TASK
Leave the pictures out and print every record below exactly as it stands.

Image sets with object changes
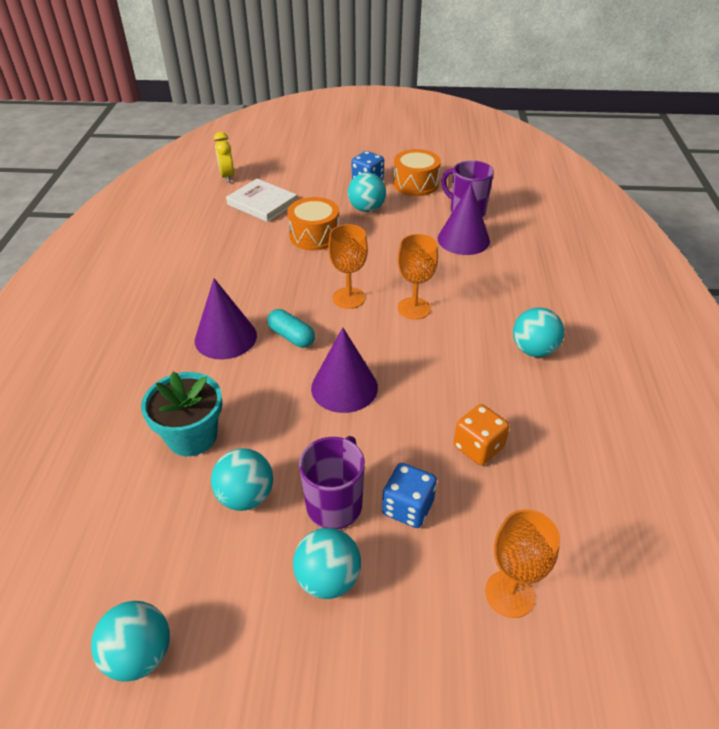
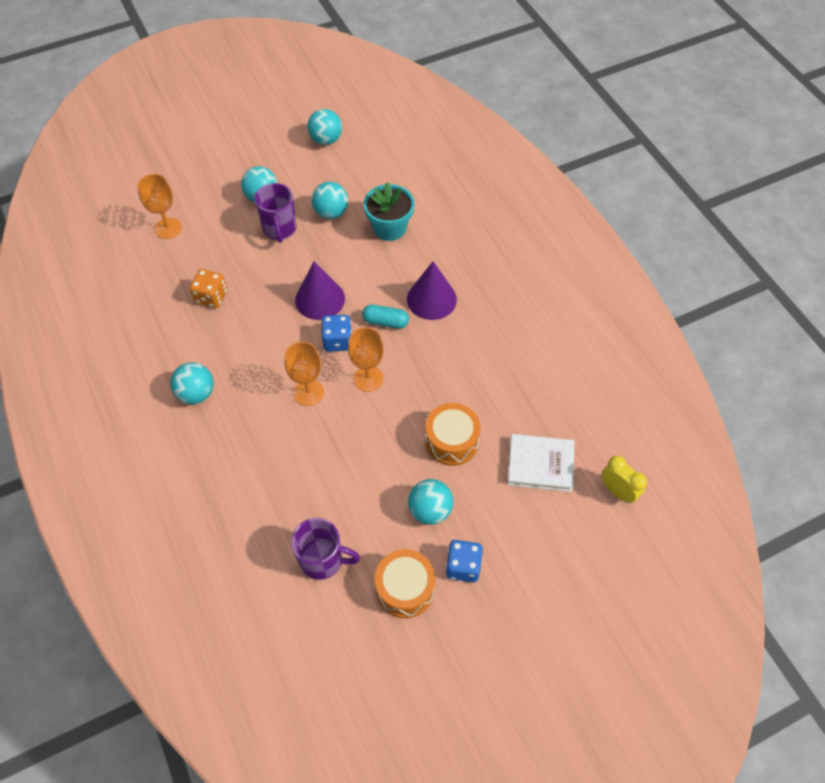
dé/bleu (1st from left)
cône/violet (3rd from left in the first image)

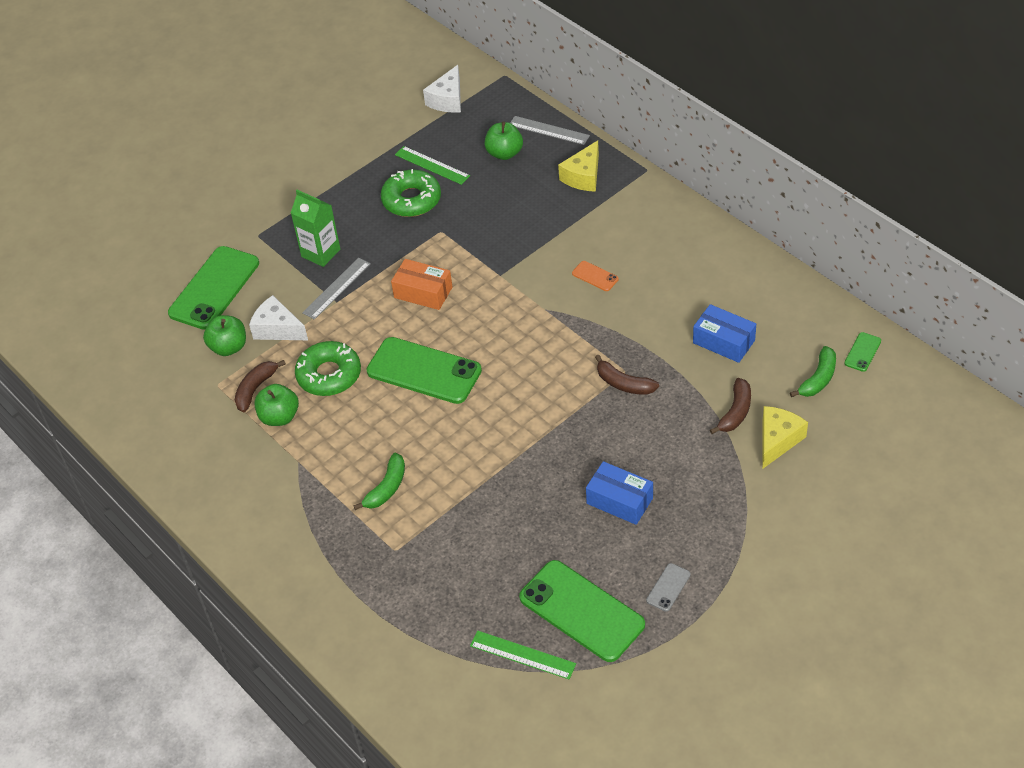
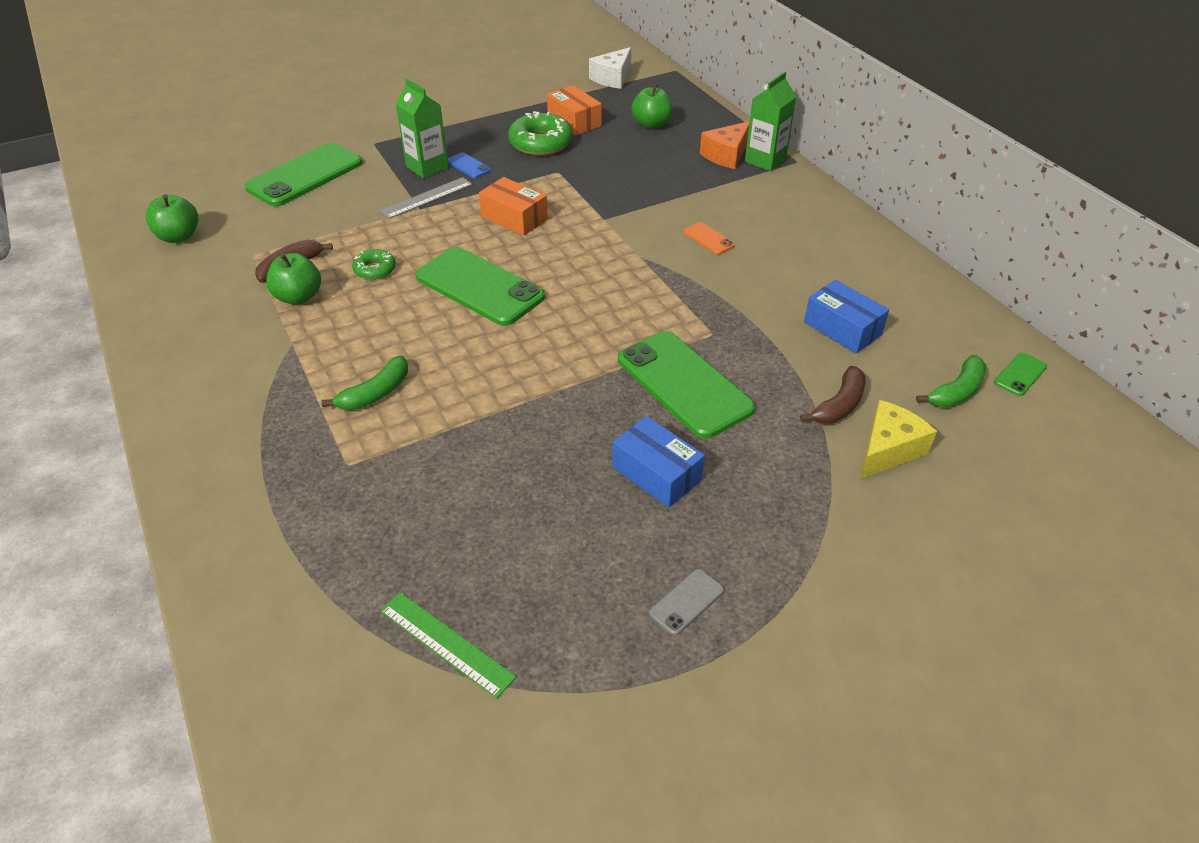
pomme/vert (1st from left)
beignet/vert (1st from left)
téléphone/bleu
boîte/orange (2nd from left)
téléphone/vert (3rd from left)
fromage/orange
brique de lait/vert (2nd from left)
fromage/blanc (1st from left in the first image)
règle/gris (2nd from left in the first image)
banane/marron (2nd from left in the first image)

PROBLEM SOLUTION
dé/bleu (1st from left)
cône/violet (3rd from left in the first image)

pomme/vert (1st from left)
beignet/vert (1st from left)
téléphone/bleu
boîte/orange (2nd from left)
téléphone/vert (3rd from left)
fromage/orange
brique de lait/vert (2nd from left)
fromage/blanc (1st from left in the first image)
règle/gris (2nd from left in the first image)
banane/marron (2nd from left in the first image)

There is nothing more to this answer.